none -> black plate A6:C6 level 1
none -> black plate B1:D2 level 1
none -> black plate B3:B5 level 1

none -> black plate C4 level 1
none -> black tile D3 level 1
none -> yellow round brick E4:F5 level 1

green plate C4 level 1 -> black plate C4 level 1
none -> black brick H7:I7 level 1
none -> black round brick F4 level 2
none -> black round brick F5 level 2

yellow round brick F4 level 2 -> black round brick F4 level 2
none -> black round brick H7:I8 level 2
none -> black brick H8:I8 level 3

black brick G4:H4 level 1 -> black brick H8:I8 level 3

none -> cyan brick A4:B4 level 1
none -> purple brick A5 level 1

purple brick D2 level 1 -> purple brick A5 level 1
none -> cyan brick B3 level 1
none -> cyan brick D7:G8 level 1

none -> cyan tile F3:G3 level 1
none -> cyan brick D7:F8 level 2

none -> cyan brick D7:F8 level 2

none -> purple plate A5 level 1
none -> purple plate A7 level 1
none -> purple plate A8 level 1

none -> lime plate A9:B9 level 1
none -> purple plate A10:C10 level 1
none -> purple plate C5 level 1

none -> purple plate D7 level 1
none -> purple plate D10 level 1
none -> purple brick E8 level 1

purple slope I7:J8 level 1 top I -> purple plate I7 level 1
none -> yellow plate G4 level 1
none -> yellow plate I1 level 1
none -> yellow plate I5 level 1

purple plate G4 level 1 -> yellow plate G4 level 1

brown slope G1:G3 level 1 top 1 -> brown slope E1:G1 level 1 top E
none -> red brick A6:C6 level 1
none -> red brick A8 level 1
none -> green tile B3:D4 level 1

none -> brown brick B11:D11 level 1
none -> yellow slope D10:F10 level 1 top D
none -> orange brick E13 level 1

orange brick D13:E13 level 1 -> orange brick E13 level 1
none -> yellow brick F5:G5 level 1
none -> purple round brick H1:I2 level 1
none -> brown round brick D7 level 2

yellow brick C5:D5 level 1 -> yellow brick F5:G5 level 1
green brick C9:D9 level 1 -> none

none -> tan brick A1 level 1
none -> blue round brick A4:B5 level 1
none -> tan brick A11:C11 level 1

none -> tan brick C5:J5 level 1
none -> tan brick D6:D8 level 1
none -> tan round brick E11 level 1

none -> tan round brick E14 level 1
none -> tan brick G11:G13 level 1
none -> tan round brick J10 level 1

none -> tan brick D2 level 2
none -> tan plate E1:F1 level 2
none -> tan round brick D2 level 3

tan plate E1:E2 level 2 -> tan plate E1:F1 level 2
####################
| Task objective |
Filter the entries above and copy only the lines that hold "slope".

| Response below |
purple slope I7:J8 level 1 top I -> purple plate I7 level 1
brown slope G1:G3 level 1 top 1 -> brown slope E1:G1 level 1 top E
none -> yellow slope D10:F10 level 1 top D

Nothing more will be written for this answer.